Data items
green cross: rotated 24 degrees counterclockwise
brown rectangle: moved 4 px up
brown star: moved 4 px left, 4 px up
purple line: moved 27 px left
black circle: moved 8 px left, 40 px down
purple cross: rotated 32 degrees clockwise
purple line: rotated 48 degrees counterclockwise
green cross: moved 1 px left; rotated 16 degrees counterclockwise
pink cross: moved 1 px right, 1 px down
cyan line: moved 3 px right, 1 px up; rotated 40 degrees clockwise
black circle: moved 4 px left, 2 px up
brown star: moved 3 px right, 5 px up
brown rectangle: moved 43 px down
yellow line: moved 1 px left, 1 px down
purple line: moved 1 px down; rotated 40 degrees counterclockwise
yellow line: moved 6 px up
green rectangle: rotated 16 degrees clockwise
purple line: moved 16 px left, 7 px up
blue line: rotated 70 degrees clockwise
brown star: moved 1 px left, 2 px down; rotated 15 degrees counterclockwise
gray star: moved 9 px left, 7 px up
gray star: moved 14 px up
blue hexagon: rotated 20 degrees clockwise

* * *

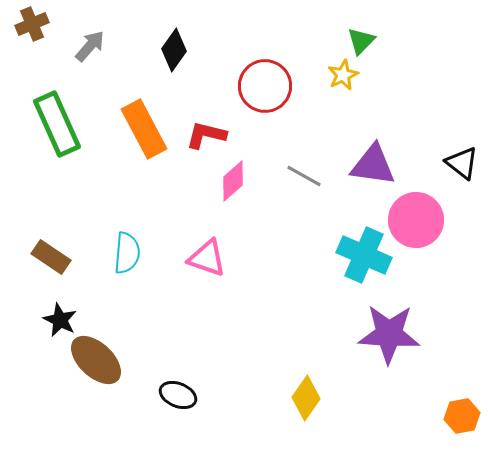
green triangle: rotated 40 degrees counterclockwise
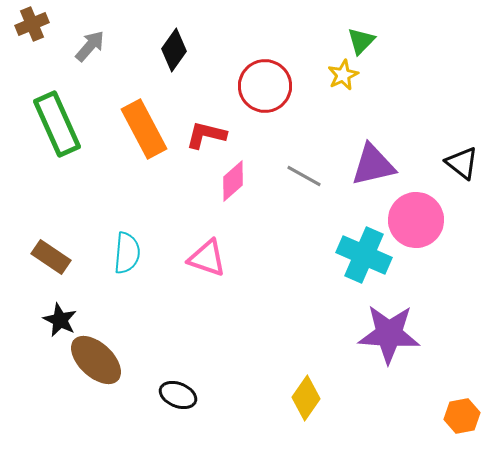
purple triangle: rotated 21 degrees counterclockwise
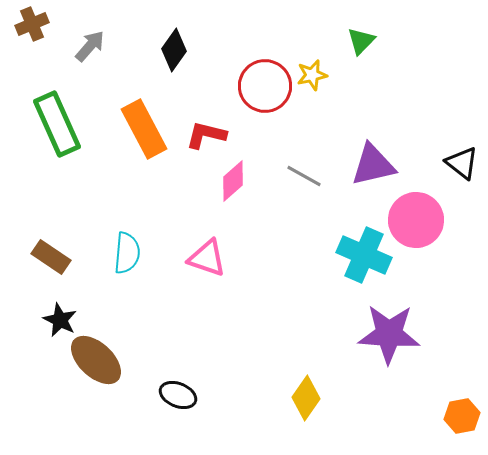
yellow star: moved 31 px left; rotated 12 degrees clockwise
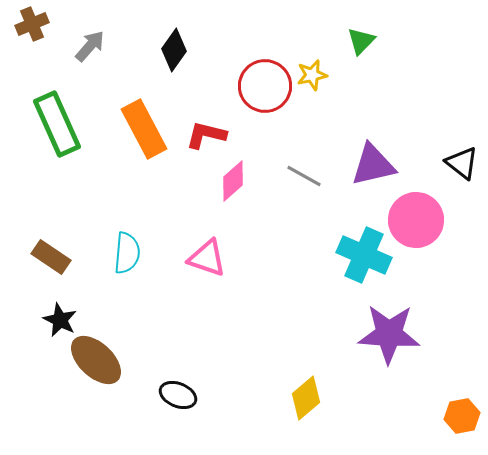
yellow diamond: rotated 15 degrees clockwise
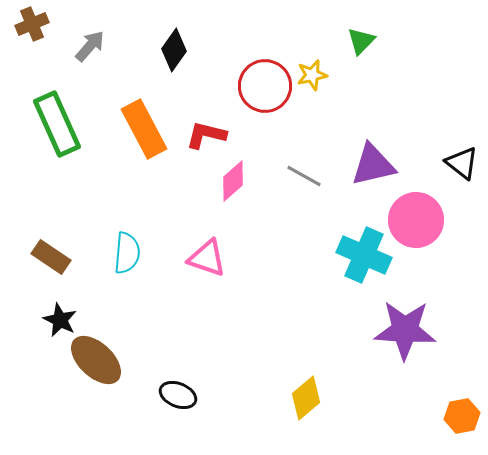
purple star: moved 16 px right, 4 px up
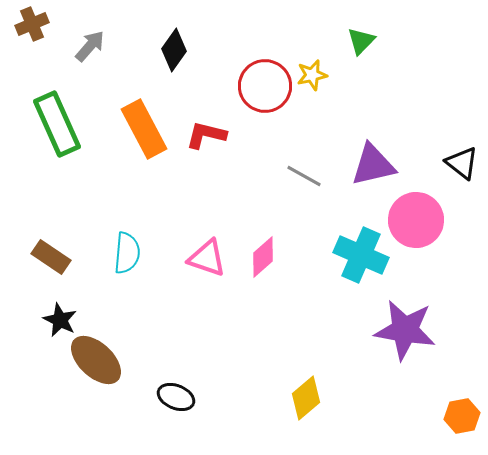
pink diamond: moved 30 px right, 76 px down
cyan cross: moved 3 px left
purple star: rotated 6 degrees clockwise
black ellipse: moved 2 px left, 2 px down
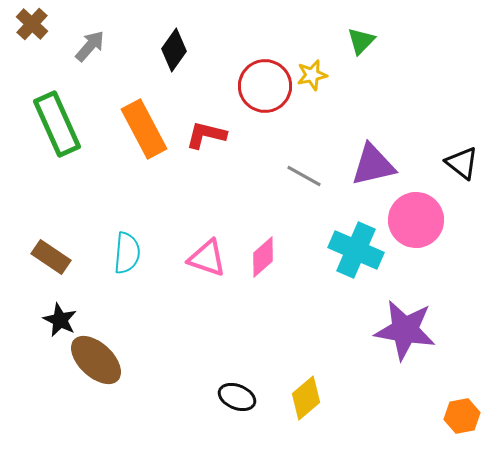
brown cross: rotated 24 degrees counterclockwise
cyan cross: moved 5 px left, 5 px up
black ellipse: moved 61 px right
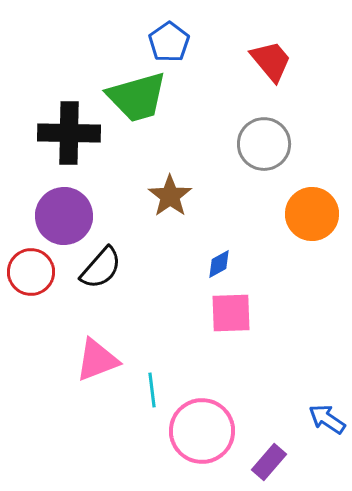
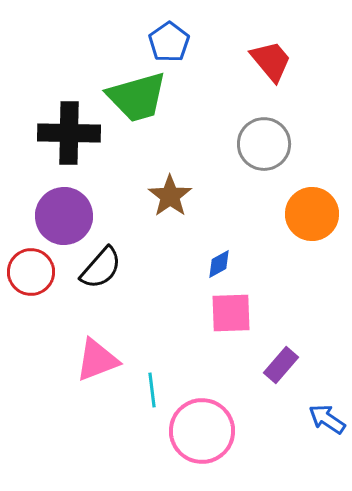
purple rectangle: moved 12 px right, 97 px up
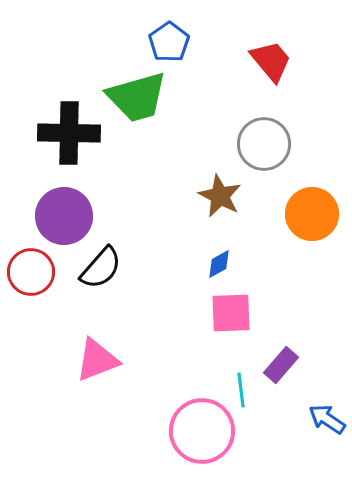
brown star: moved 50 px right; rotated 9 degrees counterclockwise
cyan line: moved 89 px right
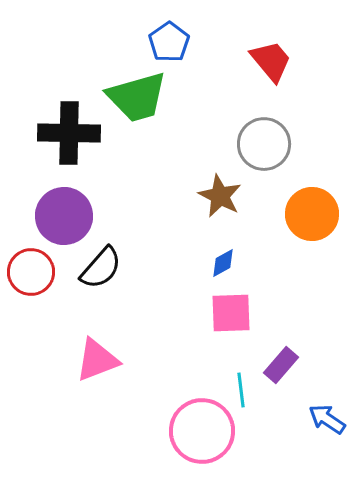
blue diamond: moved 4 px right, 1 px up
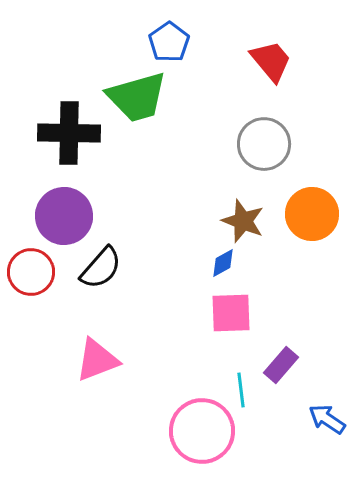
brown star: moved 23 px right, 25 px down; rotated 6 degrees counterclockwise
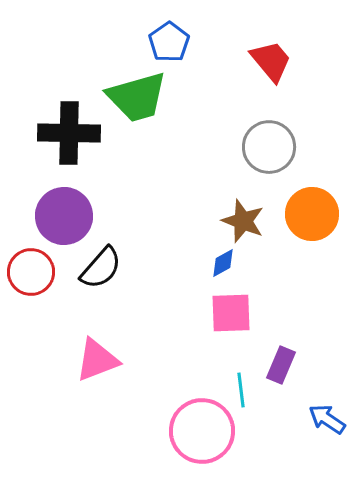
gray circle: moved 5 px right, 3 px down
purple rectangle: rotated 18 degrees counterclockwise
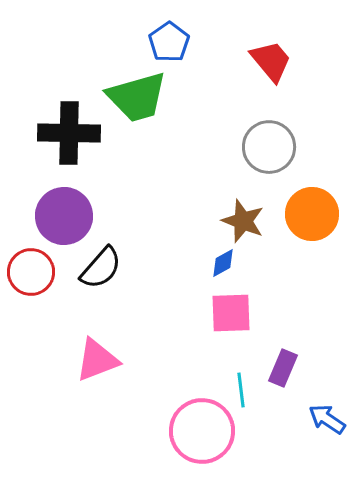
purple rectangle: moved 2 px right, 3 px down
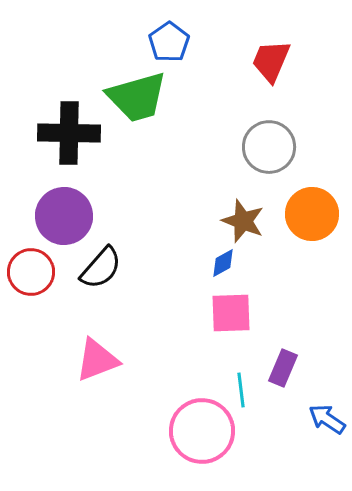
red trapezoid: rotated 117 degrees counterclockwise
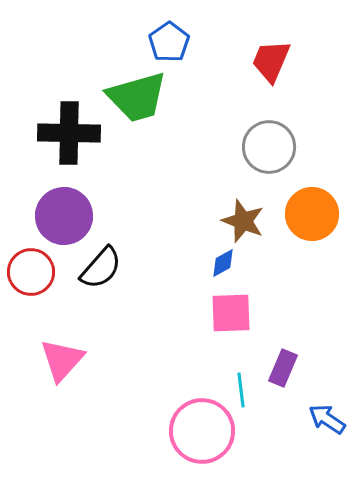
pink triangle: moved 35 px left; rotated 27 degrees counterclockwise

WHAT THIS TASK INVOLVES:
Restate word for word the stretch of the listing from the line containing "yellow star: moved" through the line containing "pink triangle: moved", leaving out the pictures.

SOLUTION:
yellow star: moved 31 px left; rotated 12 degrees clockwise
yellow diamond: rotated 15 degrees clockwise
purple star: moved 16 px right, 4 px up
pink diamond: moved 30 px right, 76 px down
cyan cross: moved 3 px left
purple star: rotated 6 degrees clockwise
black ellipse: moved 2 px left, 2 px down
brown cross: rotated 24 degrees counterclockwise
cyan cross: moved 5 px left, 5 px up
black ellipse: moved 61 px right
purple rectangle: moved 12 px right, 97 px up
brown star: moved 50 px right; rotated 9 degrees counterclockwise
cyan line: moved 89 px right
blue diamond: moved 4 px right, 1 px up
brown star: moved 23 px right, 25 px down; rotated 6 degrees counterclockwise
gray circle: moved 5 px right, 3 px down
purple rectangle: rotated 18 degrees counterclockwise
purple rectangle: moved 2 px right, 3 px down
red trapezoid: rotated 117 degrees counterclockwise
pink triangle: moved 35 px left; rotated 27 degrees counterclockwise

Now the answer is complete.